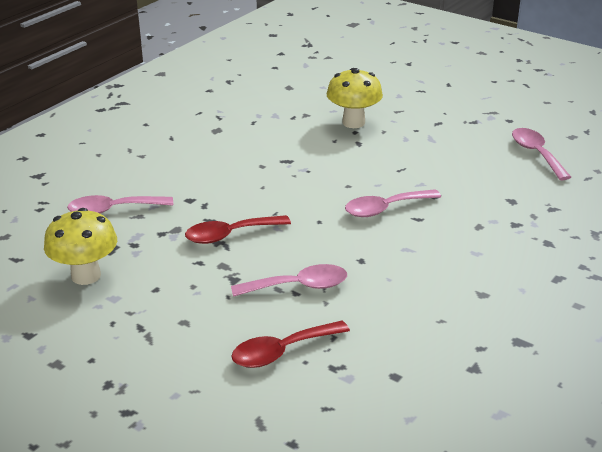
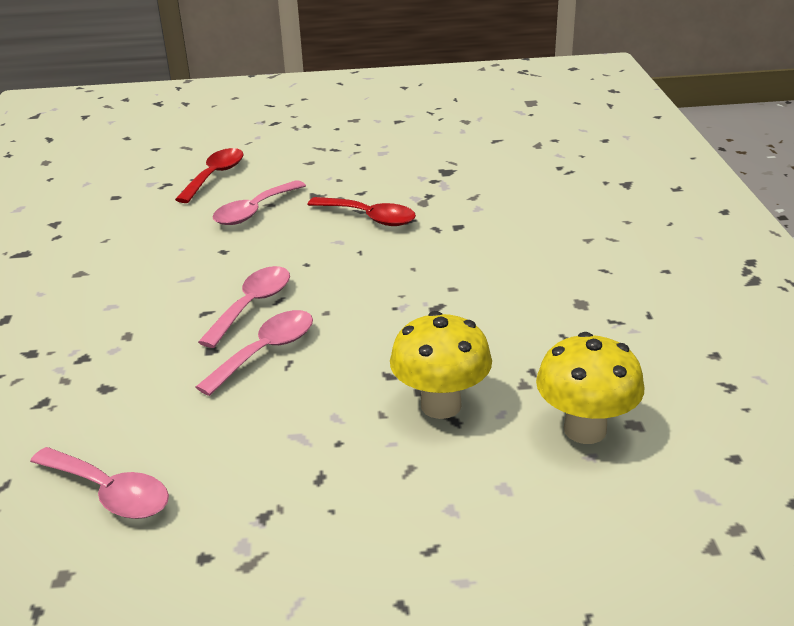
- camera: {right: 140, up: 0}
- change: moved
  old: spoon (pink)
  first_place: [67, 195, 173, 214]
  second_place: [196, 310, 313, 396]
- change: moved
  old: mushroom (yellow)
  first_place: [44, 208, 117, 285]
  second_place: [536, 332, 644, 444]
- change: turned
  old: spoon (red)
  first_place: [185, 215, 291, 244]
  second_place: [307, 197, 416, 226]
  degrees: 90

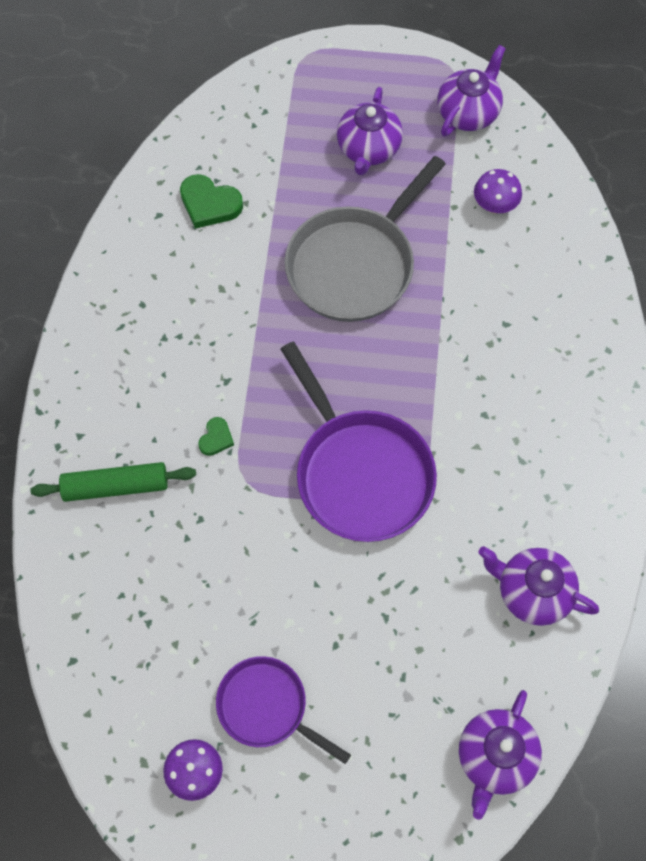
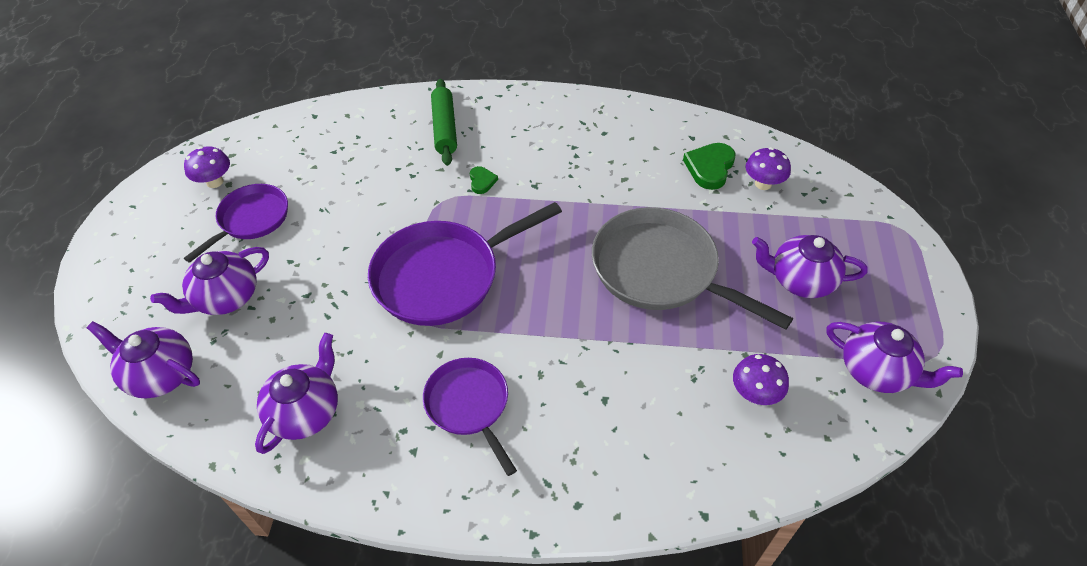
- camera: {right: 90, up: -15}
- change: turned
  old: heart (green)
  first_place: [198, 417, 234, 456]
  second_place: [470, 166, 498, 194]
  degrees: -120
- change: added
  new: mushroom (purple)
  second_place: [746, 147, 791, 190]
- change: added
  new: teapot (purple)
  second_place: [150, 247, 269, 315]
- change: added
  new: pan (purple)
  second_place: [423, 358, 517, 476]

——

*Brief:* Copy each line of the data that contains the word "purple", leaving the other lines out.

*Written solution:*
  new: mushroom (purple)
  new: teapot (purple)
  new: pan (purple)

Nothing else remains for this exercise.